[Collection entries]

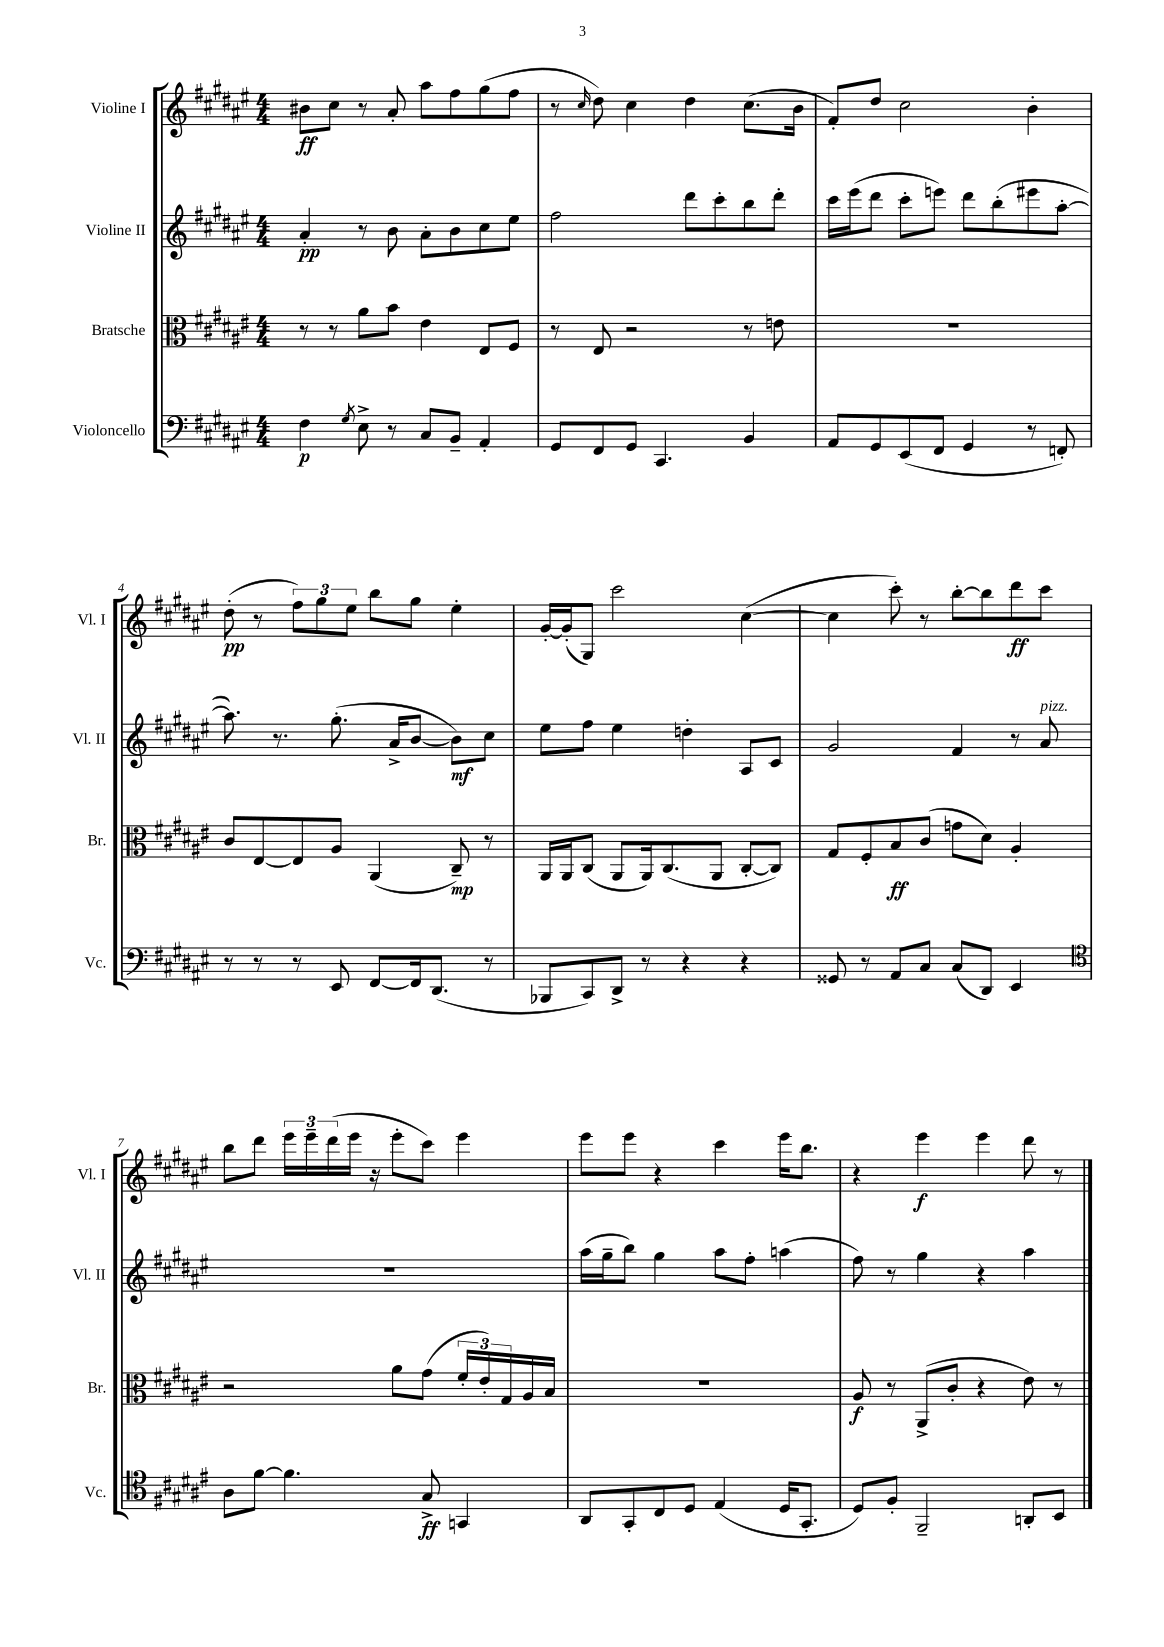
<<
\new StaffGroup <<
\new Staff = "s0" \with { instrumentName = "Violine I" shortInstrumentName = "Vl. I" } {
    \clef treble \key fis \major \numericTimeSignature \time 4/4
    bis'8\ff cis''8 r8 ais'8-. ais''8 fis''8 gis''8( fis''8 |
    r8 \grace { cis''16 } dis''8) cis''4 dis''4 cis''8.( b'16 |
    fis'8-.) dis''8 cis''2 b'4-. |
    dis''8-.\pp( r8 \tuplet 3/2 { fis''8) gis''8 eis''8 } b''8 gis''8 eis''4-. |
    gis'16~-. gis'16-.( gis8) cis'''2 cis''4~( |
    cis''4 cis'''8-.) r8 b''8~-. b''8 dis'''8\ff cis'''8 |
    b''8 dis'''8 \tuplet 3/2 { eis'''16 eis'''16-- dis'''16( } eis'''16 r16 eis'''8-. cis'''8) eis'''4 |
    eis'''8 eis'''8 r4 cis'''4 eis'''16 b''8. |
    r4 eis'''4\f eis'''4 dis'''8 r8 \bar "|." |
}
\new Staff = "s1" \with { instrumentName = "Violine II" shortInstrumentName = "Vl. II" } {
    \clef treble \key fis \major \numericTimeSignature \time 4/4
    ais'4-.\pp r8 b'8 ais'8-. b'8 cis''8 eis''8 |
    fis''2 dis'''8 cis'''8-. b''8 dis'''8-. |
    cis'''16 eis'''16( dis'''8 cis'''8-. e'''8) dis'''8 b''8-.( eis'''8 ais''8~-. |
    ais''8.) r8. gis''8.-.( ais'16-> b'8~ b'8\mf) cis''8 |
    eis''8 fis''8 eis''4 d''4-. ais8 cis'8 |
    gis'2 fis'4 r8 ais'8^\markup { \italic "pizz." } |
    R1 |
    ais''16( gis''16-- b''8) gis''4 ais''8 fis''8-. a''4( |
    fis''8) r8 gis''4 r4 ais''4 \bar "|." |
}
\new Staff = "s2" \with { instrumentName = "Bratsche" shortInstrumentName = "Br." } {
    \clef alto \key fis \major \numericTimeSignature \time 4/4
    r8 r8 ais'8 b'8 eis'4 eis8 fis8 |
    r8 eis8 r2 r8 e'8 |
    R1 |
    cis'8 eis8~ eis8 ais8 ais,4( cis8--\mp) r8 |
    ais,16 ais,16 cis8( ais,8 ais,16) cis8.( ais,8 cis8~-. cis8) |
    gis8 fis8-. b8\ff cis'8( g'8 dis'8) ais4-. |
    r2 ais'8 gis'8( \tuplet 3/2 { fis'16-. eis'16-.) gis16 } ais16 b16 |
    r1 |
    ais8\f r8 ais,8->( cis'8-. r4 eis'8) r8 \bar "|." |
}
\new Staff = "s3" \with { instrumentName = "Violoncello" shortInstrumentName = "Vc." } {
    \clef bass \key fis \major \numericTimeSignature \time 4/4
    fis4\p \acciaccatura { gis8 } eis8-> r8 cis8 b,8-- ais,4-. |
    gis,8 fis,8 gis,8 cis,4. b,4 |
    ais,8 gis,8 eis,8( fis,8 gis,4 r8 f,8-.) |
    r8 r8 r8 eis,8 fis,8~ fis,16 dis,8.( r8 |
    bes,,8 cis,8) dis,8-> r8 r4 r4 |
    gisis,8 r8 ais,8 cis8 cis8( dis,8) eis,4 |
    \clef tenor ais8 fis'8~ fis'4. gis8->\ff g,4 |
    ais,8 gis,8-. cis8 dis8 eis4( dis16 gis,8.-. |
    dis8) fis8-. fis,2-- a,8-. b,8 \bar "|." |
}
>>
>>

> REQUIREMENT
Write out the stretch from the start of the rows through the line containing "dis''8-.\pp( r8 \tuplet", with both ends included. Leave any pictures out of your answer.

> SOLUTION
<<
\new StaffGroup <<
\new Staff = "s0" \with { instrumentName = "Violine I" shortInstrumentName = "Vl. I" } {
    \clef treble \key fis \major \numericTimeSignature \time 4/4
    bis'8\ff cis''8 r8 ais'8-. ais''8 fis''8 gis''8( fis''8 |
    r8 \grace { cis''16 } dis''8) cis''4 dis''4 cis''8.( b'16 |
    fis'8-.) dis''8 cis''2 b'4-. |
    dis''8-.\pp( r8 \tuplet 3/2 { fis''8) gis''8 eis''8 } b''8 gis''8 eis''4-. |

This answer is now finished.